To do: Whatever runs from the line with "tan brick C4:E4" to the end of the records below must be copied exactly, with nothing else included.

Dataset records:
------------------------------------

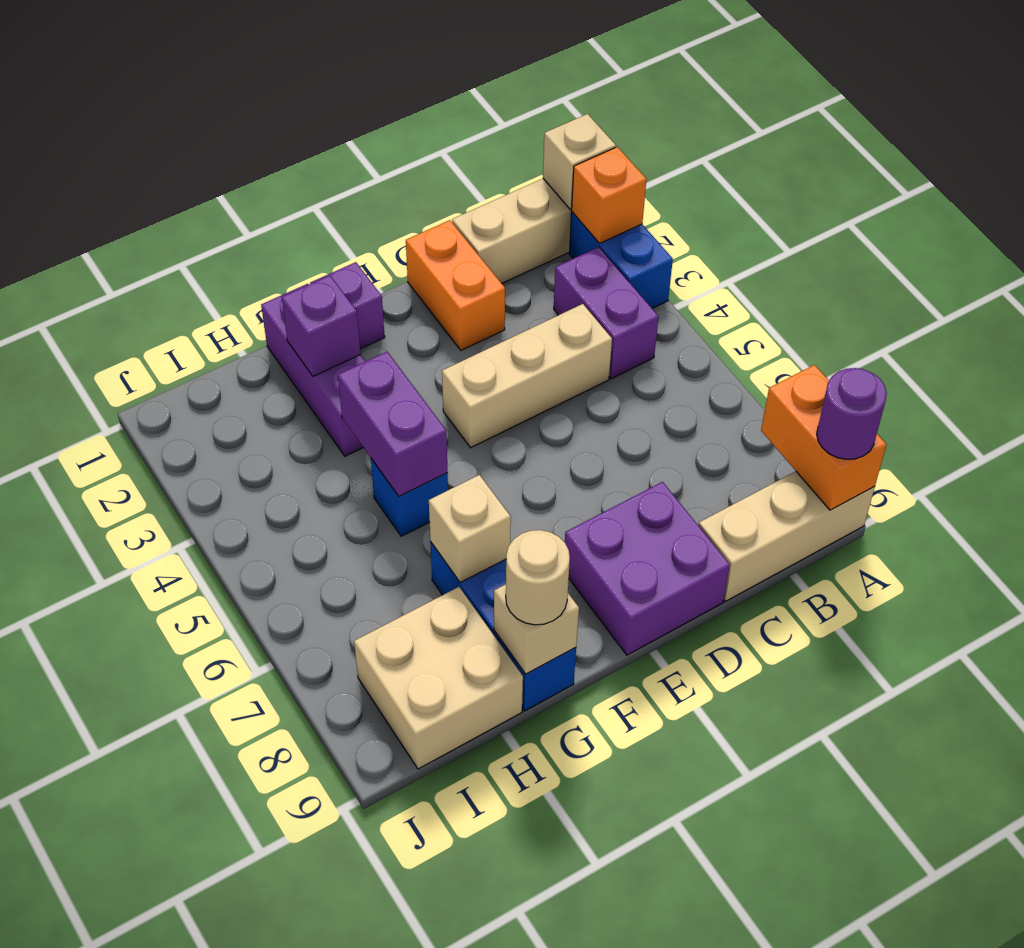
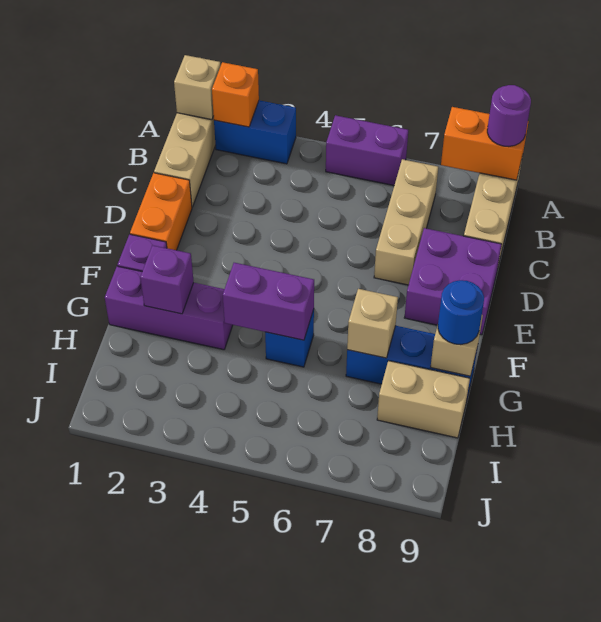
purple brick B3:B4 level 1 -> purple brick A5:A6 level 1
tan brick C4:E4 level 1 -> tan brick B7:D7 level 1
orange brick D1:D2 level 1 -> orange brick D1:E1 level 1
tan round brick G9 level 3 -> blue round brick G9 level 3
tan brick H8:I9 level 1 -> tan brick H8:H9 level 1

------------------------------------

Exercise answer:
tan brick C4:E4 level 1 -> tan brick B7:D7 level 1
orange brick D1:D2 level 1 -> orange brick D1:E1 level 1
tan round brick G9 level 3 -> blue round brick G9 level 3
tan brick H8:I9 level 1 -> tan brick H8:H9 level 1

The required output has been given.